Before-and-after scene images
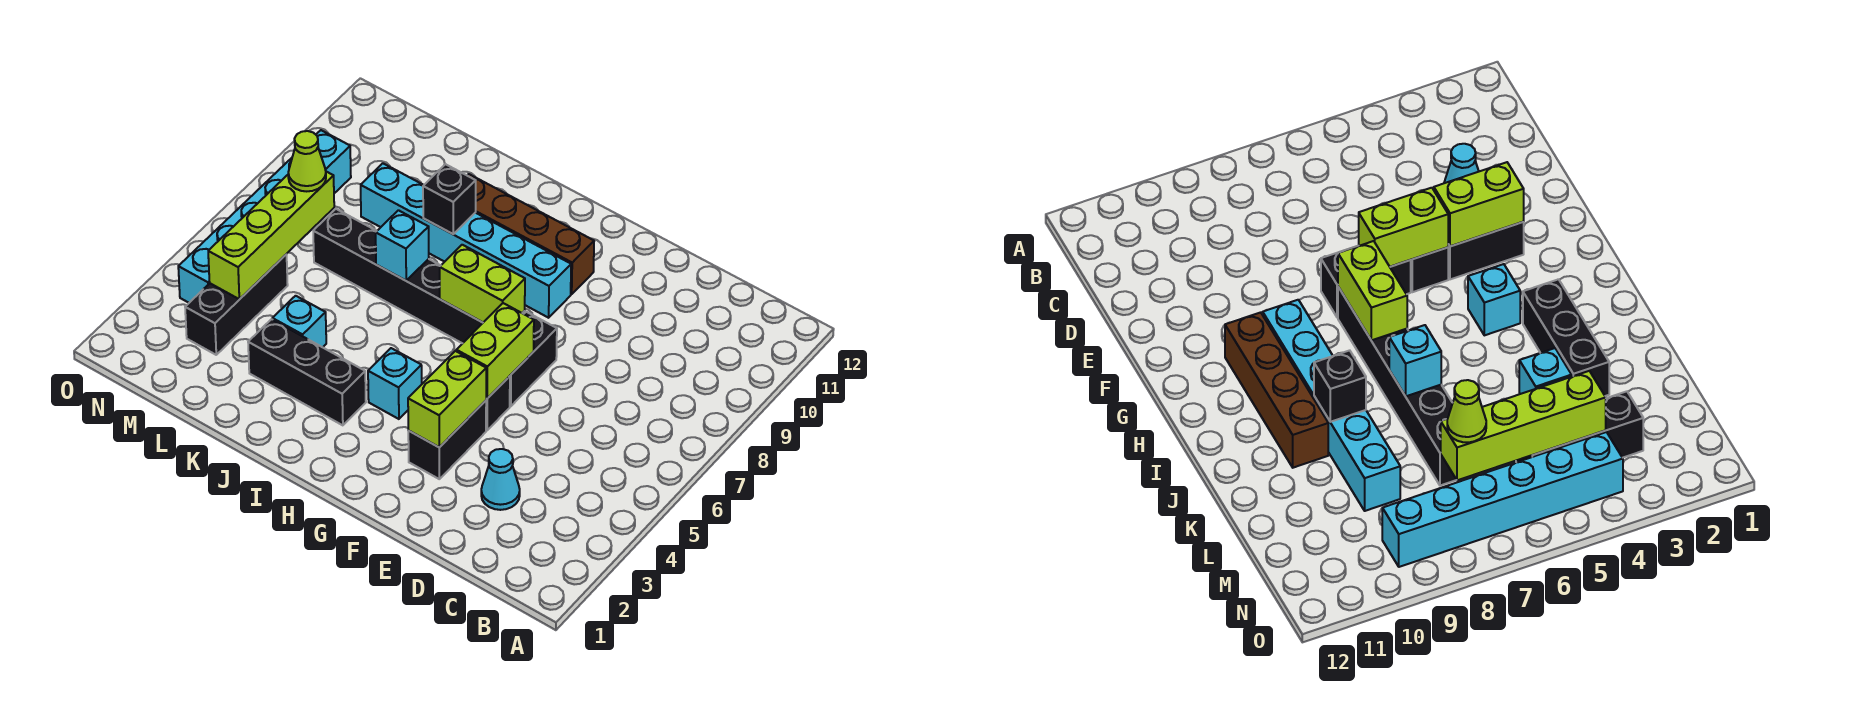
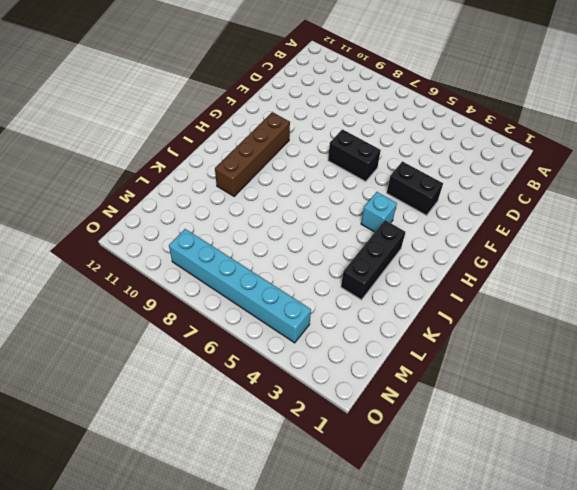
none -> cyan cone D3 level 1
none -> black brick F5 level 1
none -> black brick G7:L7 level 1

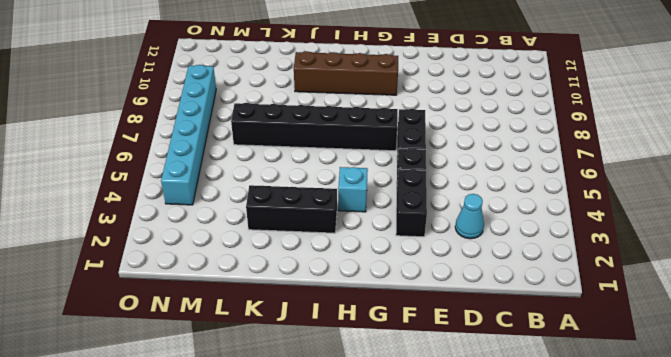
none -> cyan brick G9:L9 level 1
none -> cyan brick K4 level 1
none -> black brick M3:M5 level 1

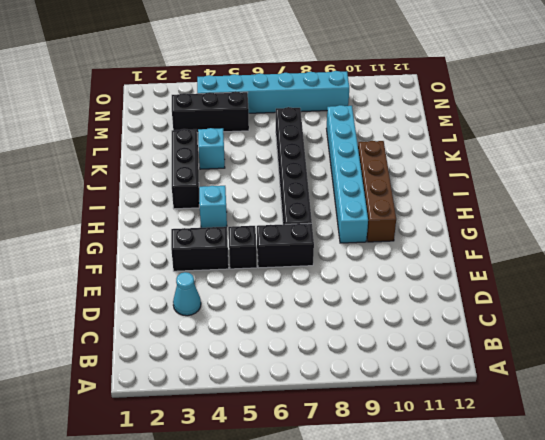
none -> lime brick F3:F4 level 2
none -> lime brick F5:F6 level 2
none -> lime brick G7:H7 level 2

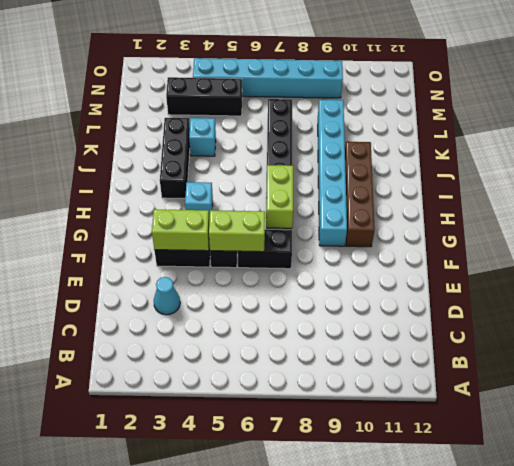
none -> cyan brick J7 level 2
none -> black brick J9 level 2
none -> lime brick M4:M7 level 2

What needs to be done:
Across the entries above, find the lines with the string "black" and copy them.

Solution to the problem:
none -> black brick F5 level 1
none -> black brick G7:L7 level 1
none -> black brick M3:M5 level 1
none -> black brick J9 level 2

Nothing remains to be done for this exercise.